- _Activity_: Please repeat, without alteration, the line containing "gray ellipse: (489, 160)" and every line that follows it to the end of the entries below, and only those lines.
=== Section Start ===
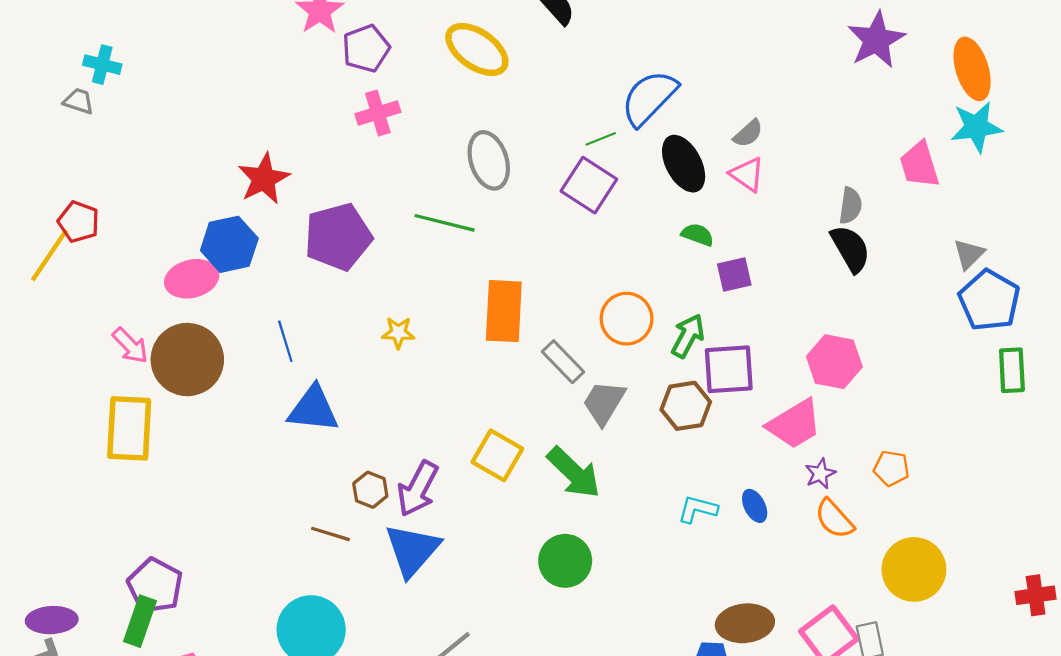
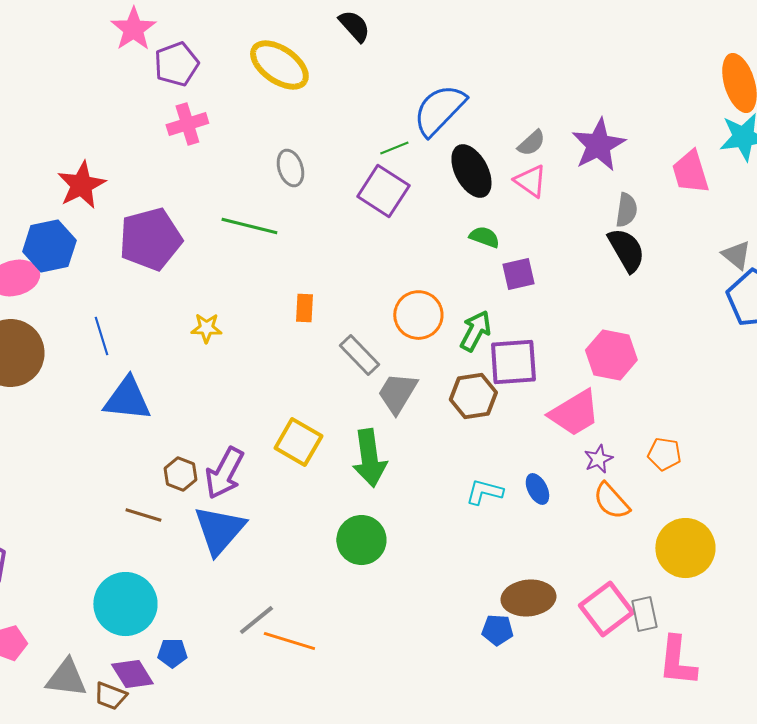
purple star: (876, 40) -> (598, 145), moved
gray ellipse: (489, 160) -> (290, 168), size x0.7
gray triangle: (969, 254) -> (736, 255), turned -36
orange rectangle: (504, 311) -> (304, 308), size x0.5
green arrow: (574, 473) -> (369, 458), turned 38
=== Section End ===
- _Solution for this problem_:
gray ellipse: (489, 160) -> (290, 168), size x0.7
gray triangle: (969, 254) -> (736, 255), turned -36
orange rectangle: (504, 311) -> (304, 308), size x0.5
green arrow: (574, 473) -> (369, 458), turned 38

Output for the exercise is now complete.